Without the pictures, retype each line below exactly as it stands.

Data segment:

-- Opening Marker --

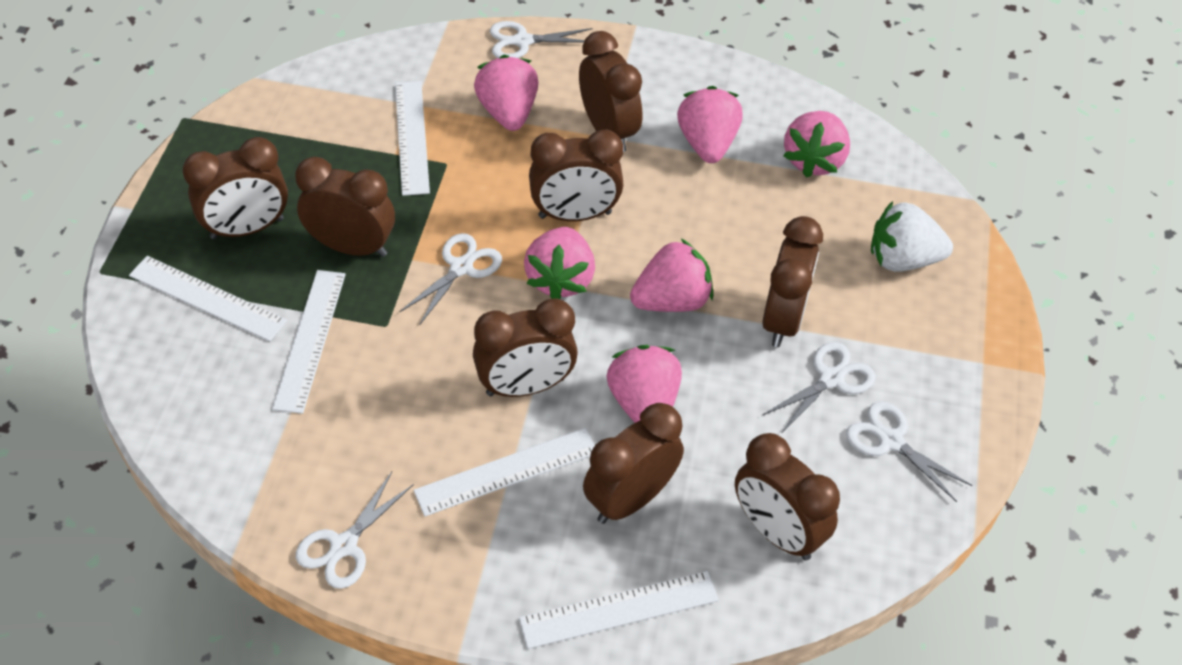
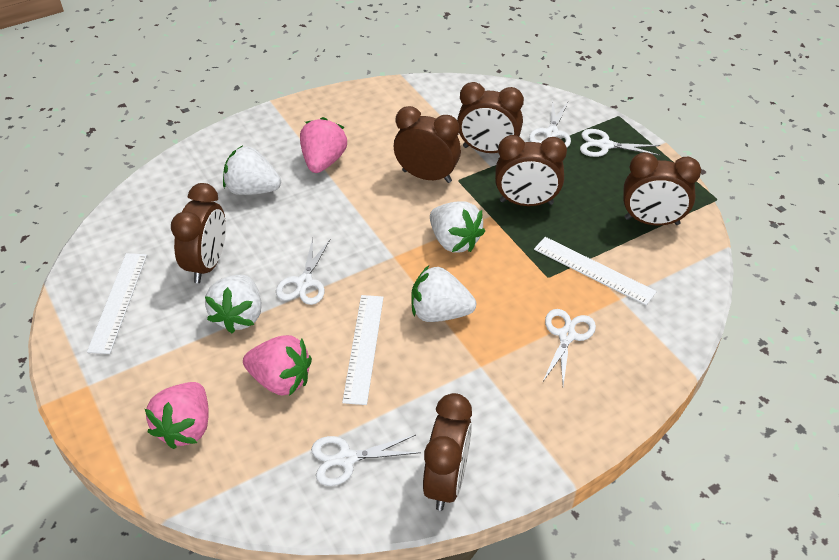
brown clock: 8 -> 6
pink strawberry: 6 -> 3
white ruler: 5 -> 3
white strawberry: 1 -> 4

-- Closing Marker --

Response below:
brown clock: 8 -> 6
pink strawberry: 6 -> 3
white ruler: 5 -> 3
white strawberry: 1 -> 4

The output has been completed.